---------- Exercise data ----------

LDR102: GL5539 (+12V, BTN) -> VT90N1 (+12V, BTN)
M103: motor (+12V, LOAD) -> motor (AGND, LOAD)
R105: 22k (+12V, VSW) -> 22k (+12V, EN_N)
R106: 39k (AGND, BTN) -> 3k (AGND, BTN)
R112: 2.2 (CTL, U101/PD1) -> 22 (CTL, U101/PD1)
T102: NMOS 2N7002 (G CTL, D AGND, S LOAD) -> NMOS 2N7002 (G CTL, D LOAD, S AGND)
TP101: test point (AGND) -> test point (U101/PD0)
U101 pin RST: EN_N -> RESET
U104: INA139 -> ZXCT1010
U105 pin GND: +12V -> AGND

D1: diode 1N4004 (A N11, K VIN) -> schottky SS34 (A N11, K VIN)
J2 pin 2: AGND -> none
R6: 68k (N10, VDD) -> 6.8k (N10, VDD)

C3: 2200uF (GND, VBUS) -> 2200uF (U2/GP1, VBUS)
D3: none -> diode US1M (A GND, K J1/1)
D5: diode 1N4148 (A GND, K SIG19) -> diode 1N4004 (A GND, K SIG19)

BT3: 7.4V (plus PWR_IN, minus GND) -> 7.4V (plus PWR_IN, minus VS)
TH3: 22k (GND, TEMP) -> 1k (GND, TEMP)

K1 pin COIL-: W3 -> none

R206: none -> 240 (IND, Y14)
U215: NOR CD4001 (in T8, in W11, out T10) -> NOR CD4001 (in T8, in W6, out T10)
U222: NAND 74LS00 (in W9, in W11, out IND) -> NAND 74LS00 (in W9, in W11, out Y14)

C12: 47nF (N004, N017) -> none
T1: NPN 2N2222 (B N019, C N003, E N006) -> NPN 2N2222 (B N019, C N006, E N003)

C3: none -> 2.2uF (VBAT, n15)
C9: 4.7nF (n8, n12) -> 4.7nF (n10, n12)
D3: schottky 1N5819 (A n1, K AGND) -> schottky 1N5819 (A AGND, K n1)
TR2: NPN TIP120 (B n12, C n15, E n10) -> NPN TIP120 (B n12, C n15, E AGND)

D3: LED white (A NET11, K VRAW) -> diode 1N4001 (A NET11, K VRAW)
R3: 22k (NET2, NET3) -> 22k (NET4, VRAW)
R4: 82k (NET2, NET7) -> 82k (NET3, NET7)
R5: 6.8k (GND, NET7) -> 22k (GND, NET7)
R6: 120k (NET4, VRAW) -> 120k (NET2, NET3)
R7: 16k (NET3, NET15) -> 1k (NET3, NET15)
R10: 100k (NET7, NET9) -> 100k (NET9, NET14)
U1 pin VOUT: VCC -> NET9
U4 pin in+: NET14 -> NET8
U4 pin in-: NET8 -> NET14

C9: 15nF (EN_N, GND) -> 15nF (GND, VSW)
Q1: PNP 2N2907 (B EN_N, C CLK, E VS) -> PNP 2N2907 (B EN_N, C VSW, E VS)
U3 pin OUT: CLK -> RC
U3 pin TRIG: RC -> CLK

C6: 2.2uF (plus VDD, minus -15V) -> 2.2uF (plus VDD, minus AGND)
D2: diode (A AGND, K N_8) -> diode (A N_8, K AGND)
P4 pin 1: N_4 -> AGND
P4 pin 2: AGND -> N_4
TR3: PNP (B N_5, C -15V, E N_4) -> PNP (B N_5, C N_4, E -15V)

----------

## Problem to solve:
The line with "D2: diode (A", the last line of the data above, and every line between them should be duplicated exactly, with nothing else.

## Answer for the task:
D2: diode (A AGND, K N_8) -> diode (A N_8, K AGND)
P4 pin 1: N_4 -> AGND
P4 pin 2: AGND -> N_4
TR3: PNP (B N_5, C -15V, E N_4) -> PNP (B N_5, C N_4, E -15V)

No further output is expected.